**Work instruction**
Provide again, from the entries below, every line from the one containing "camera: 75 degrees right, 10 degrees down" through the one containing "camera: 30 degrees right, 15 degrees up", exactly as written, and no other line.

**Data shown**
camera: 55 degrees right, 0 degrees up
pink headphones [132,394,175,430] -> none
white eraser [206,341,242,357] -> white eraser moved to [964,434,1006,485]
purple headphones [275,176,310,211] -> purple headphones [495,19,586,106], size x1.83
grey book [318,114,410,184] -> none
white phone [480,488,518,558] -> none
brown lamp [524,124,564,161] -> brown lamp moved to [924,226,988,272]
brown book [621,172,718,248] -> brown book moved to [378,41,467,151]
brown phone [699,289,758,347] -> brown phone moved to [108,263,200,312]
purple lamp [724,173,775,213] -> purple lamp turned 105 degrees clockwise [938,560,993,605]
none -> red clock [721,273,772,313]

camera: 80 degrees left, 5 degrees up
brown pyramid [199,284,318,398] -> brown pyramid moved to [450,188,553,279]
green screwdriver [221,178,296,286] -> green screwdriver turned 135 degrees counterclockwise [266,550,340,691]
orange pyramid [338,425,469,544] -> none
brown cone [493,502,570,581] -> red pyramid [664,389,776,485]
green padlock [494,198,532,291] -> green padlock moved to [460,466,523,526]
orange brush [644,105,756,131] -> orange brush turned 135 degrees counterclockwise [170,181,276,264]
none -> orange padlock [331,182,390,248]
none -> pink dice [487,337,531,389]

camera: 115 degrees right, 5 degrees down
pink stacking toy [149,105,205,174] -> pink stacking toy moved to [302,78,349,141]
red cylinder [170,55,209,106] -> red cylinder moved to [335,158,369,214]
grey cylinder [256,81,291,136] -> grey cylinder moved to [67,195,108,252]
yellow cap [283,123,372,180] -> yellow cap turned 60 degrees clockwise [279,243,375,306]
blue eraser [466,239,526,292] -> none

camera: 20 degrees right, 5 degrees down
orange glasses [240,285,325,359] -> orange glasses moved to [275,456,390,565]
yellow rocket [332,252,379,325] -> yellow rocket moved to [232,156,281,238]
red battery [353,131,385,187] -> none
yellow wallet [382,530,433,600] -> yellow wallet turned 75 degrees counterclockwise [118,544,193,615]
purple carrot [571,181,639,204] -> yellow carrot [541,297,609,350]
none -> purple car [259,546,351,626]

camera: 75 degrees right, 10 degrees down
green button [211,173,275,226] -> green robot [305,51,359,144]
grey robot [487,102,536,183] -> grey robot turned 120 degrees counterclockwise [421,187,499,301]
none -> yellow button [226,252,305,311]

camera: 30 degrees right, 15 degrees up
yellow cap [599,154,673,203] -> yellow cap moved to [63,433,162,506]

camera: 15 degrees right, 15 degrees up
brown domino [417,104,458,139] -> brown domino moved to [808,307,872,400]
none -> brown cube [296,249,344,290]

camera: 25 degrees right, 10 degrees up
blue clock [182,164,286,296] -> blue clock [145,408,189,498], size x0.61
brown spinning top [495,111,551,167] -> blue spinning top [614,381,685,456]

**Result for this exercise**
camera: 75 degrees right, 10 degrees down
green button [211,173,275,226] -> green robot [305,51,359,144]
grey robot [487,102,536,183] -> grey robot turned 120 degrees counterclockwise [421,187,499,301]
none -> yellow button [226,252,305,311]

camera: 30 degrees right, 15 degrees up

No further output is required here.